*Task statement:*
Write out all of the records below precisely as given, omitting the images.

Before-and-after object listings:
::::::::

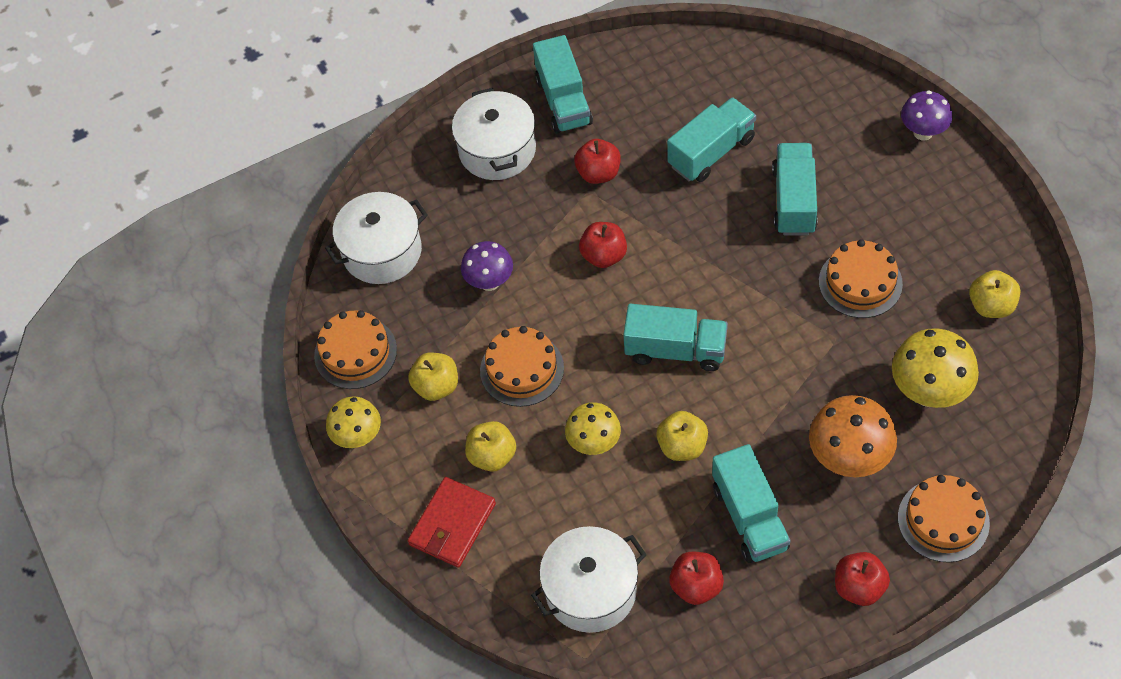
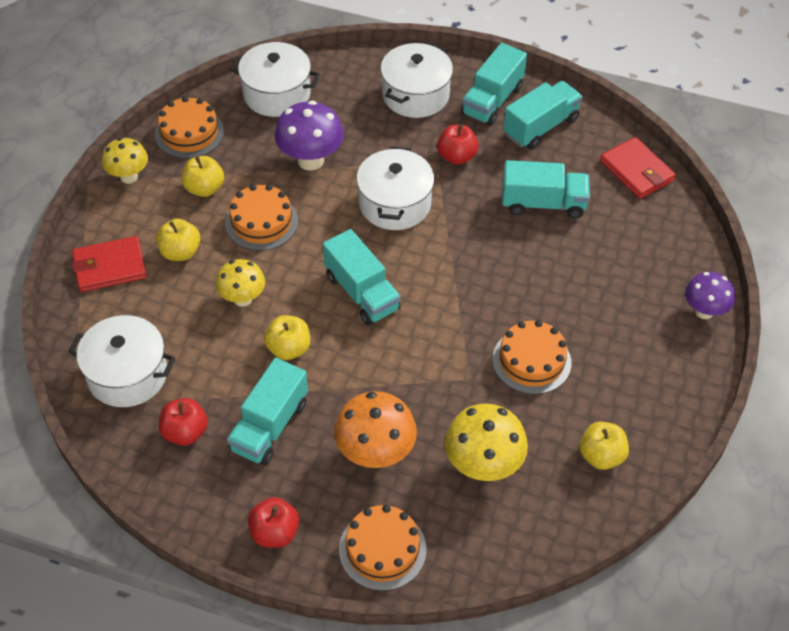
camera: 40 degrees right, 5 degrees down
(489, 282) = (310, 160): purple mushroom -> purple mushroom, size x1.52
(604, 256) = (395, 204): red apple -> white pot
(743, 63) = (636, 171): none -> red wallet
(794, 201) = (556, 276): turquoise truck -> turquoise truck (540, 127)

::::::::

*Response to the exercise:*
camera: 40 degrees right, 5 degrees down
(489, 282) = (310, 160): purple mushroom -> purple mushroom, size x1.52
(604, 256) = (395, 204): red apple -> white pot
(743, 63) = (636, 171): none -> red wallet
(794, 201) = (556, 276): turquoise truck -> turquoise truck (540, 127)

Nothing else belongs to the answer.